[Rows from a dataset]
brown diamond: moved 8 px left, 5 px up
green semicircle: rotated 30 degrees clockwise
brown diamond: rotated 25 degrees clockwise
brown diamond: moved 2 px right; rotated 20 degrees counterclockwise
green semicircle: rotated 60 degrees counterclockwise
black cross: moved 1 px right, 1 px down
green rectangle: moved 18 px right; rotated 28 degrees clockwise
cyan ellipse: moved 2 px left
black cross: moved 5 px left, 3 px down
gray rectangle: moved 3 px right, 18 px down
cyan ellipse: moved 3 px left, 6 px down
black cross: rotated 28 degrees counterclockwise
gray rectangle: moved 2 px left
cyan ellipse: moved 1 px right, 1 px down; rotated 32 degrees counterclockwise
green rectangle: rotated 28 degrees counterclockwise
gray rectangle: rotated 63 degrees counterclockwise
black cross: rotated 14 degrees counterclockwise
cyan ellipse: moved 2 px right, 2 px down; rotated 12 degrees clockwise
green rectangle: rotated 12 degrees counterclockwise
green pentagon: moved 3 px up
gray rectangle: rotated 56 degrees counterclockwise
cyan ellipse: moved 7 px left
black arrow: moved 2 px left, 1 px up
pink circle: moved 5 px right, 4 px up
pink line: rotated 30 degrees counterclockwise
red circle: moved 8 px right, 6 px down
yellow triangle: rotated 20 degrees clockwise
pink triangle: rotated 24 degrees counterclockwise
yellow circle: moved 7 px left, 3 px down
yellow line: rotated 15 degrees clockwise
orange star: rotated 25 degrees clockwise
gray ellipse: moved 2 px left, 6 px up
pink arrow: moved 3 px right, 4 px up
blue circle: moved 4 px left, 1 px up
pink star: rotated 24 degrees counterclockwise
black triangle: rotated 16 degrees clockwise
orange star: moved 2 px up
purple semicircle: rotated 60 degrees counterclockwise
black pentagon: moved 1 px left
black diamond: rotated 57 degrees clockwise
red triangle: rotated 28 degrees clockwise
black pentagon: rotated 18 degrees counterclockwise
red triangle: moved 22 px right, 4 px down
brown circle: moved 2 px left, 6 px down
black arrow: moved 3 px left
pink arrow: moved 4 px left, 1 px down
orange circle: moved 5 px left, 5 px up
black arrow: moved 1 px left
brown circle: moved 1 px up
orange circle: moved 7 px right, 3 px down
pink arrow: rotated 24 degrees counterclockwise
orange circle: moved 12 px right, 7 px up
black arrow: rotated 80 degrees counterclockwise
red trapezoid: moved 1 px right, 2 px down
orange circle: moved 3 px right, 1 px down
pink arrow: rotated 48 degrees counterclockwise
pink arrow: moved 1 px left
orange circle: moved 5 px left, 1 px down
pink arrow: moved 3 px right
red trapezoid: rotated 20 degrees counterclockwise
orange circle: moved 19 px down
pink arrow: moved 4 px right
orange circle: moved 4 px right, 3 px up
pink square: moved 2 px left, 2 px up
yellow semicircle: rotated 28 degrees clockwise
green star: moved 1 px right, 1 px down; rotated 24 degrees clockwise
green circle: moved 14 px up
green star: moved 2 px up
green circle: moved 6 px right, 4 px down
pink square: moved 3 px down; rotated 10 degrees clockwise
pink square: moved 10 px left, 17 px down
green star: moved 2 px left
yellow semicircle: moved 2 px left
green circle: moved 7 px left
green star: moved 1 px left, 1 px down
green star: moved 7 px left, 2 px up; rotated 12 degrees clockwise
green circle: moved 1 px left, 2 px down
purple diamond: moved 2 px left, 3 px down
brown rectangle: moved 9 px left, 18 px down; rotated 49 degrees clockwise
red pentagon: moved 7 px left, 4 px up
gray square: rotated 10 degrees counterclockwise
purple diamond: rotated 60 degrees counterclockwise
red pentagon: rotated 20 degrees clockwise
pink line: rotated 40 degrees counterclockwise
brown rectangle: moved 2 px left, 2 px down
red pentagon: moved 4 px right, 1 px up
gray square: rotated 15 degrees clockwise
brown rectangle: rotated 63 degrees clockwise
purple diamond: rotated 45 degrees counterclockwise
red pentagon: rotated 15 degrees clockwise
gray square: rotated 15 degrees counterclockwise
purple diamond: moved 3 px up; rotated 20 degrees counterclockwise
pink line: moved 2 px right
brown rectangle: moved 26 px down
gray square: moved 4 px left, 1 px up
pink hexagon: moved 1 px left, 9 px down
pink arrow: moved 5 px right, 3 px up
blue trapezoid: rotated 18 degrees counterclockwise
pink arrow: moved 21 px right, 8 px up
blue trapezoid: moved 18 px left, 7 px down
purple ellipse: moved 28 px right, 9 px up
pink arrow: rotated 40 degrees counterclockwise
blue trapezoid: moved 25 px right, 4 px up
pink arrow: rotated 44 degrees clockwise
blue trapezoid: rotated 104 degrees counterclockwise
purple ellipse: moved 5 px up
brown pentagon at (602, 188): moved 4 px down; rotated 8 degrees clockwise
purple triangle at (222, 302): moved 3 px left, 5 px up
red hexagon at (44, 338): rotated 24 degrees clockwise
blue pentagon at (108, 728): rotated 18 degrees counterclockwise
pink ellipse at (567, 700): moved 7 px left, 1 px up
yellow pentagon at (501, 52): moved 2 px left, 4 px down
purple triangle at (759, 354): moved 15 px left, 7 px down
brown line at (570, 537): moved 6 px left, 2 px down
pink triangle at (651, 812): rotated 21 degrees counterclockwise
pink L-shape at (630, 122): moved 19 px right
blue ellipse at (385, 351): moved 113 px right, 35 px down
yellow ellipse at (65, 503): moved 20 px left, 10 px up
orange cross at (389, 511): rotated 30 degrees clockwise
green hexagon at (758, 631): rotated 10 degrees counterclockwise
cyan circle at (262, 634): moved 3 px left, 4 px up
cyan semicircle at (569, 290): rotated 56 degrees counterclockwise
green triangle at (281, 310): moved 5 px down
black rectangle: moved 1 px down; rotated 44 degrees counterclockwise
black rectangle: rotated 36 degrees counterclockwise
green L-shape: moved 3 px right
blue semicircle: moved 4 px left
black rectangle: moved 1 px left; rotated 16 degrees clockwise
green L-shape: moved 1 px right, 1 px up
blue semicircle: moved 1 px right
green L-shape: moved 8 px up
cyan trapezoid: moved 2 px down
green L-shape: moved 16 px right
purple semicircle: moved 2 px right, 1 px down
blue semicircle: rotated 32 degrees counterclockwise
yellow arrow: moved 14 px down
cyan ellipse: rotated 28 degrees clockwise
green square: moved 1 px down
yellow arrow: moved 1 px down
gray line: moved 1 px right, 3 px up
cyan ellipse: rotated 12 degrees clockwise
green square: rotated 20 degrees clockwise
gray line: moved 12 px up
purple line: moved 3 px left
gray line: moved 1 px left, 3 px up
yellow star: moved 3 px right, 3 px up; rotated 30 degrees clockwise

_Set task_
Please arrange the rows from the first line up to and including the line containing "green semicircle: rotated 60" as a numbered list, leaving out any blank lines.

_Task response_
1. brown diamond: moved 8 px left, 5 px up
2. green semicircle: rotated 30 degrees clockwise
3. brown diamond: rotated 25 degrees clockwise
4. brown diamond: moved 2 px right; rotated 20 degrees counterclockwise
5. green semicircle: rotated 60 degrees counterclockwise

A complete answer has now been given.